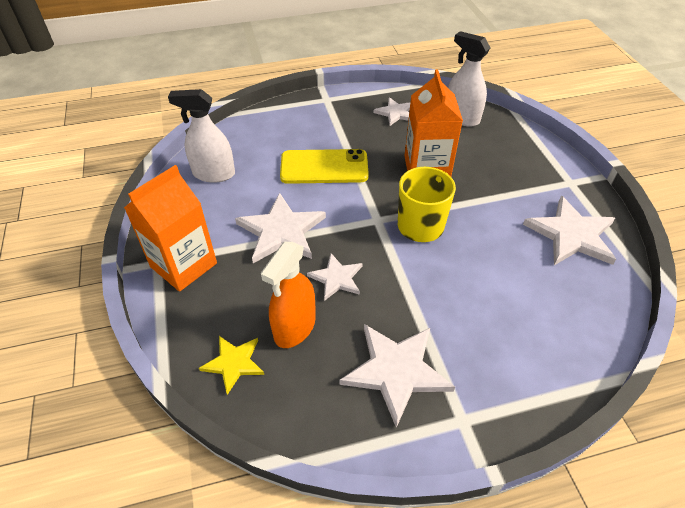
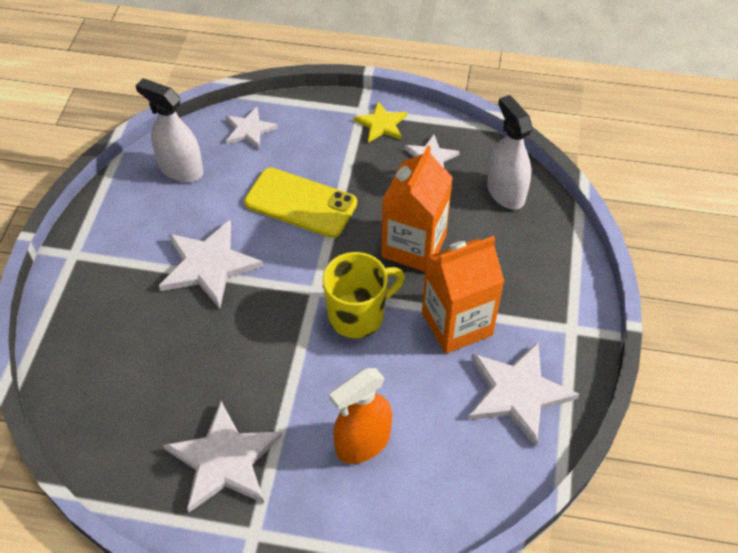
camera: 25 degrees right, 5 degrees up
(183, 265) = (95, 267): orange carton -> orange carton (457, 324)
(234, 363) = (85, 388): yellow star -> yellow star (381, 124)
(294, 328) = (159, 376): orange spray bottle -> orange spray bottle (362, 443)
(336, 278) = (230, 340): white star -> white star (249, 130)

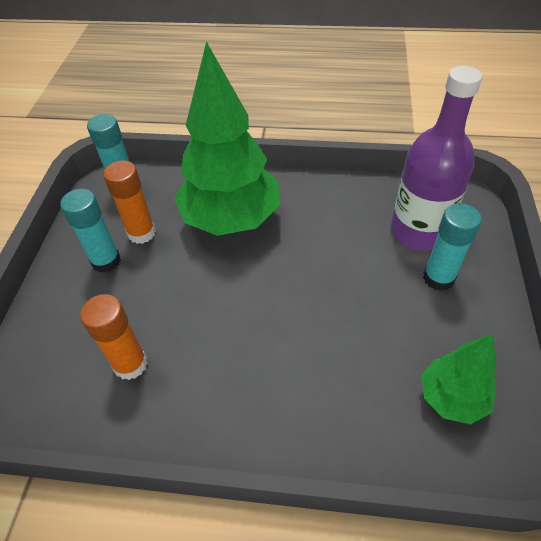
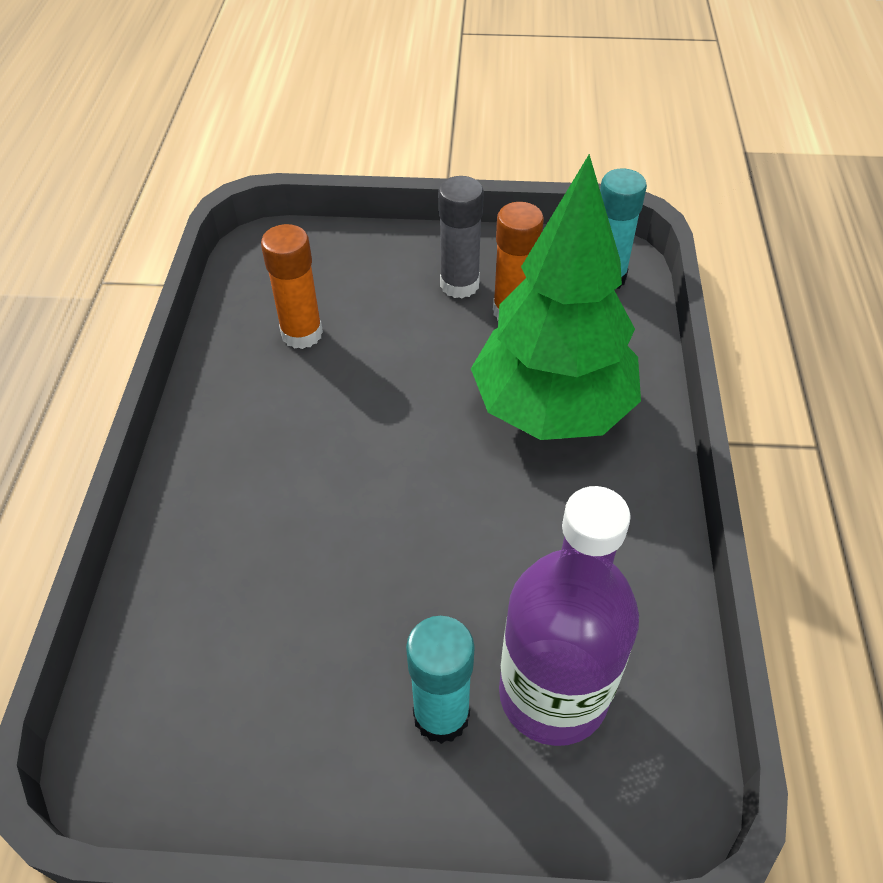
camera: 85 degrees right, 0 degrees up
(106, 261) = (459, 285): turquoise glue stick -> grey glue stick
(451, 398) = (212, 701): green tree -> none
========================================================================
TASK PROMPT:
In the copy, include every record exactly and no pictures.

COMPLETED TASK:
camera: 25 degrees right, 5 degrees up
(183, 265) = (95, 267): orange carton -> orange carton (457, 324)
(234, 363) = (85, 388): yellow star -> yellow star (381, 124)
(294, 328) = (159, 376): orange spray bottle -> orange spray bottle (362, 443)
(336, 278) = (230, 340): white star -> white star (249, 130)

camera: 85 degrees right, 0 degrees up
(106, 261) = (459, 285): turquoise glue stick -> grey glue stick
(451, 398) = (212, 701): green tree -> none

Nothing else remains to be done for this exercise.